Exercise goal → Every line from the one containing "green apple: 2 -> 3" to the one containing "yellow apple: 1 -> 2" in the records below, both included, must be set down exactly, and no other line.

The records →
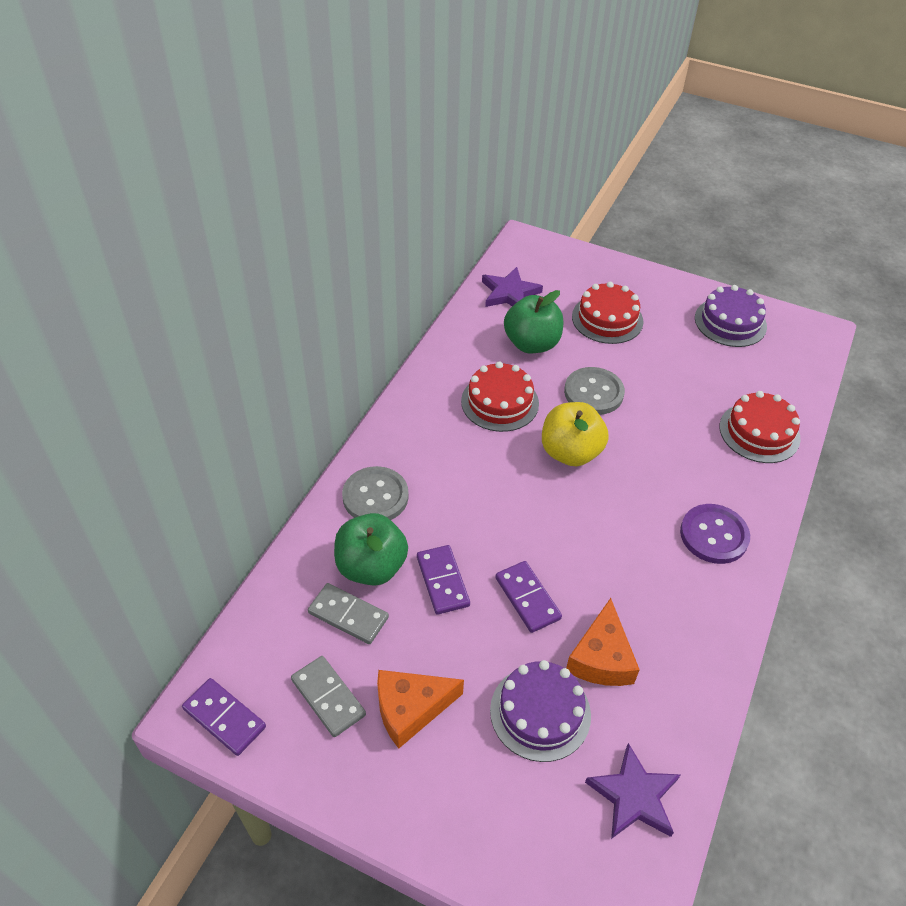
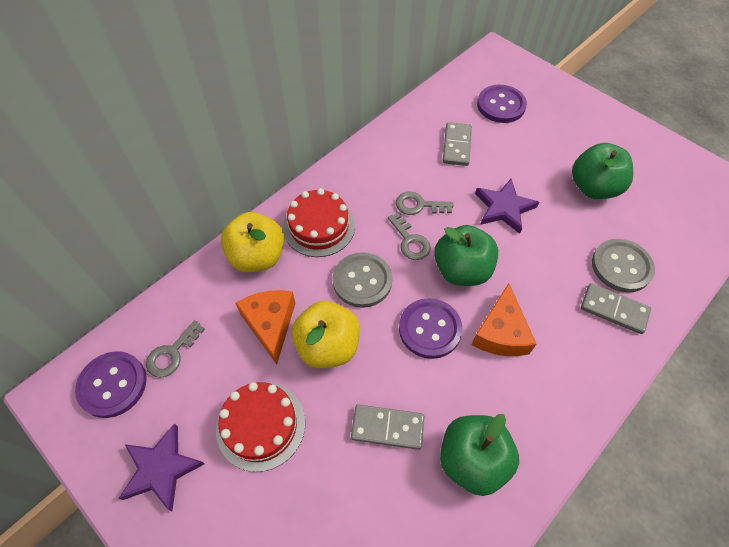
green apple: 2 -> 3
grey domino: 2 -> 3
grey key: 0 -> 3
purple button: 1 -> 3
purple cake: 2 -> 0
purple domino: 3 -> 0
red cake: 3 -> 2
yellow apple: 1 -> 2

...

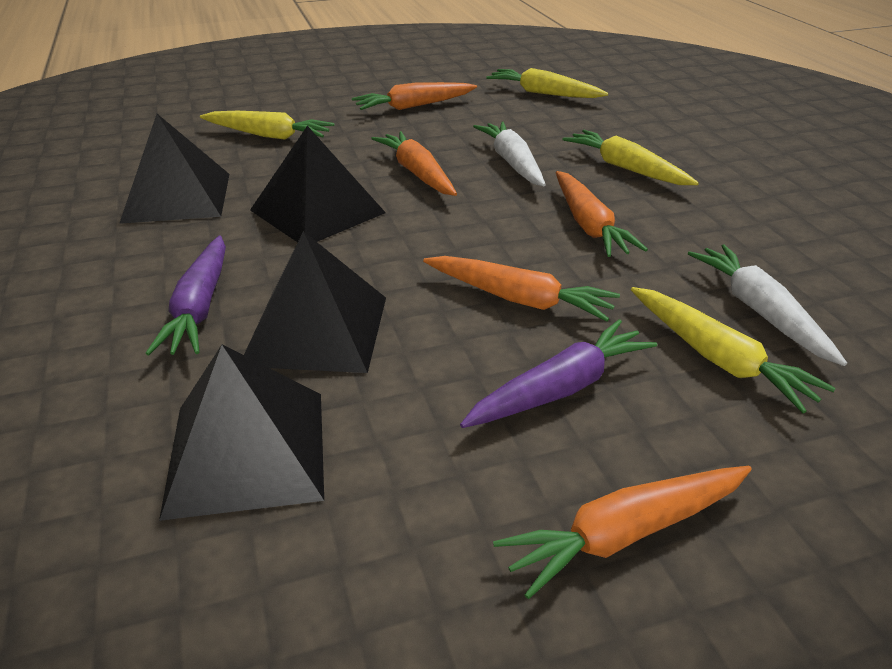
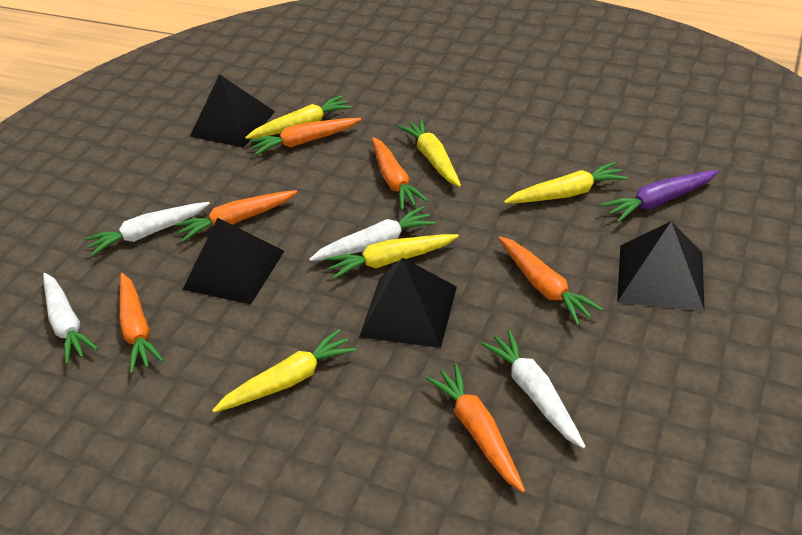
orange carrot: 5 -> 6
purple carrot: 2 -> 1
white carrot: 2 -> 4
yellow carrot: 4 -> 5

* * *

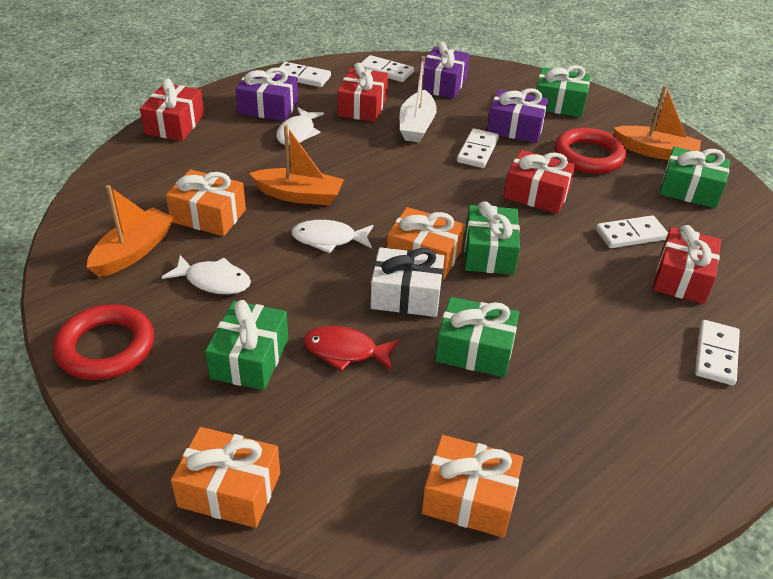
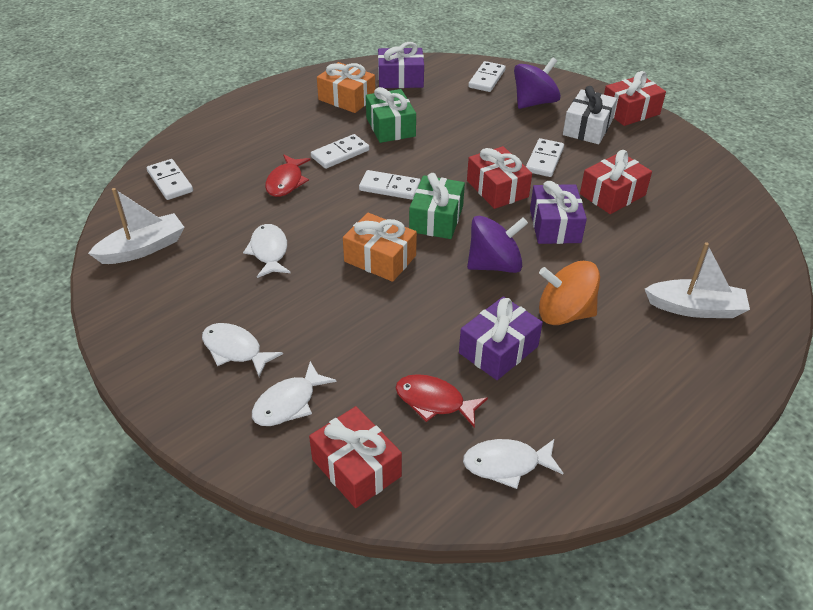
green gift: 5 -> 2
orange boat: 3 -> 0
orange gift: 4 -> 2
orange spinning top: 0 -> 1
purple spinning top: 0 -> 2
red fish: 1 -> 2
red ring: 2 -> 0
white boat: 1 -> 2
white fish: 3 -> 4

Your response →
green apple: 2 -> 3
grey domino: 2 -> 3
grey key: 0 -> 3
purple button: 1 -> 3
purple cake: 2 -> 0
purple domino: 3 -> 0
red cake: 3 -> 2
yellow apple: 1 -> 2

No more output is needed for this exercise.